[[ DATA TO USE, beginning ]]

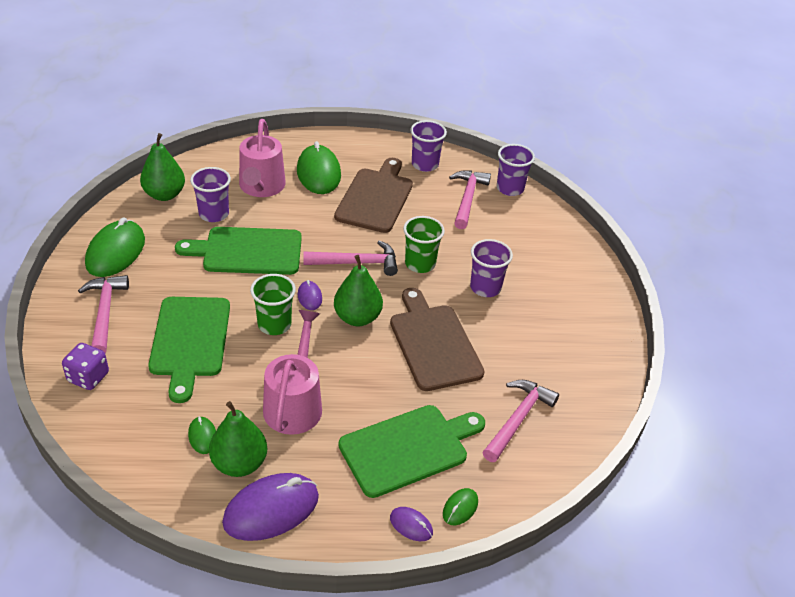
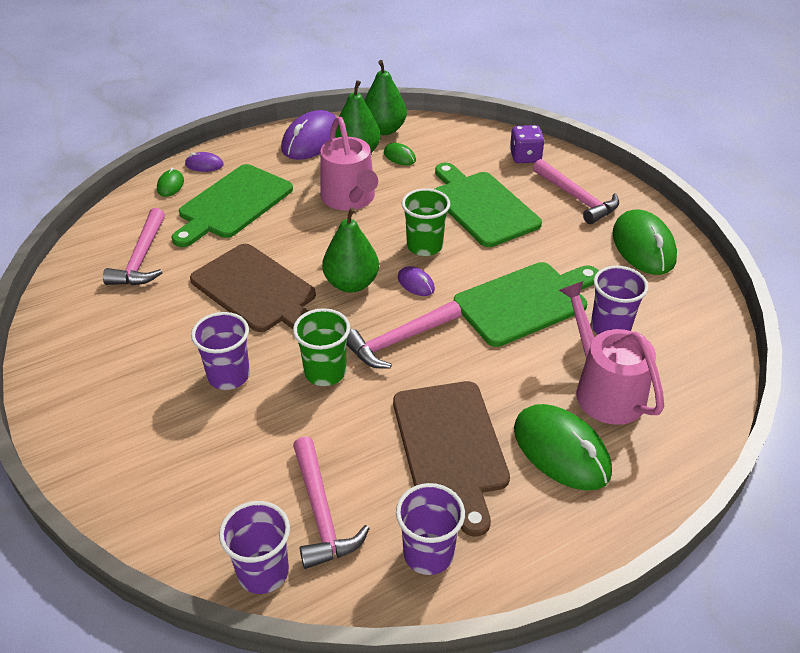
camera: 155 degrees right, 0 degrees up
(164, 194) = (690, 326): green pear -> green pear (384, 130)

[[ DATA TO USE, end ]]
[[ DATA TO USE, beginning ]]

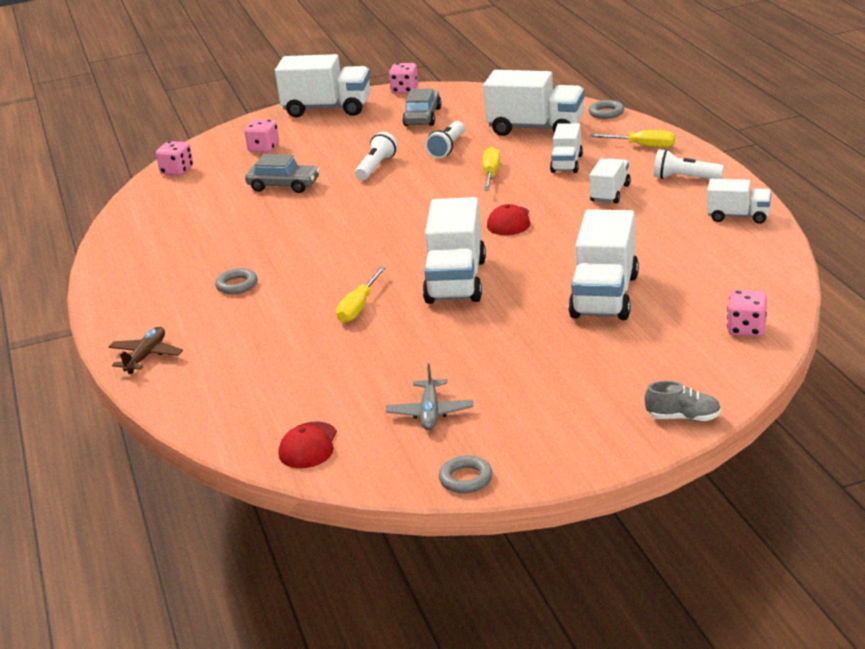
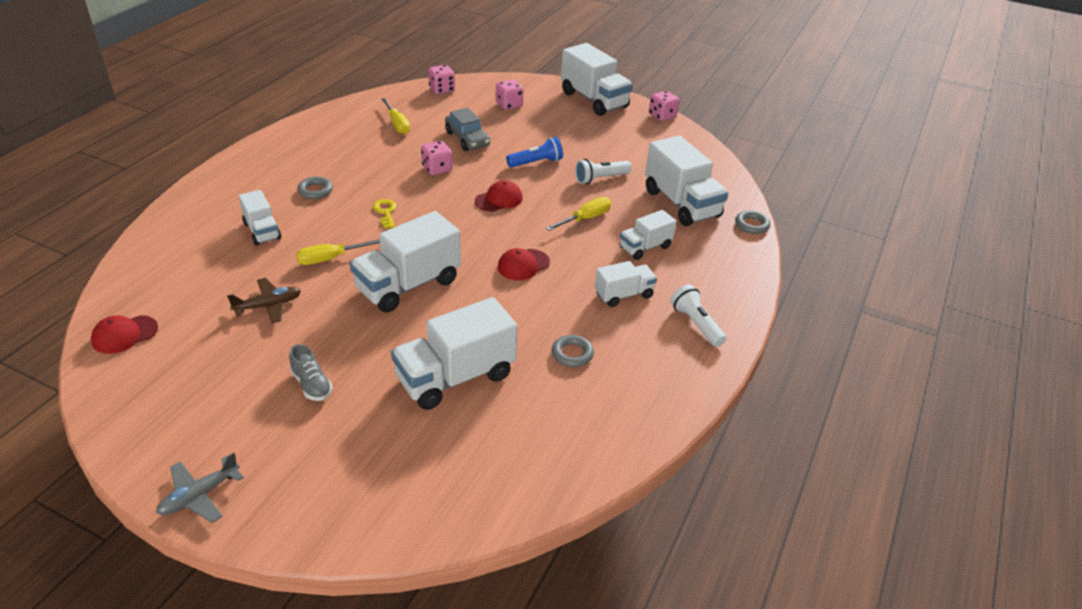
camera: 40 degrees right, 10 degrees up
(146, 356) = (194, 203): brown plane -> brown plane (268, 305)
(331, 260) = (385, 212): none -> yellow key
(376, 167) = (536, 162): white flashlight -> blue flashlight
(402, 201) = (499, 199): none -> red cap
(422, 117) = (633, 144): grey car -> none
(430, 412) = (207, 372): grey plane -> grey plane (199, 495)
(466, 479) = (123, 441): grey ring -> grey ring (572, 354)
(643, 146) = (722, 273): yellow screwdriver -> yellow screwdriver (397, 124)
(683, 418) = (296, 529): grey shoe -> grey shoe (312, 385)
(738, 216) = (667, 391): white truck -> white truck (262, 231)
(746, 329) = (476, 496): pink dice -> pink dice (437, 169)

[[ DATA TO USE, end ]]

Using the entries above, give back exactly the line containing "(643, 146) = (722, 273): yellow", the line containing "(746, 329) = (476, 496): pink", and every line between them, and nothing else.

(643, 146) = (722, 273): yellow screwdriver -> yellow screwdriver (397, 124)
(683, 418) = (296, 529): grey shoe -> grey shoe (312, 385)
(738, 216) = (667, 391): white truck -> white truck (262, 231)
(746, 329) = (476, 496): pink dice -> pink dice (437, 169)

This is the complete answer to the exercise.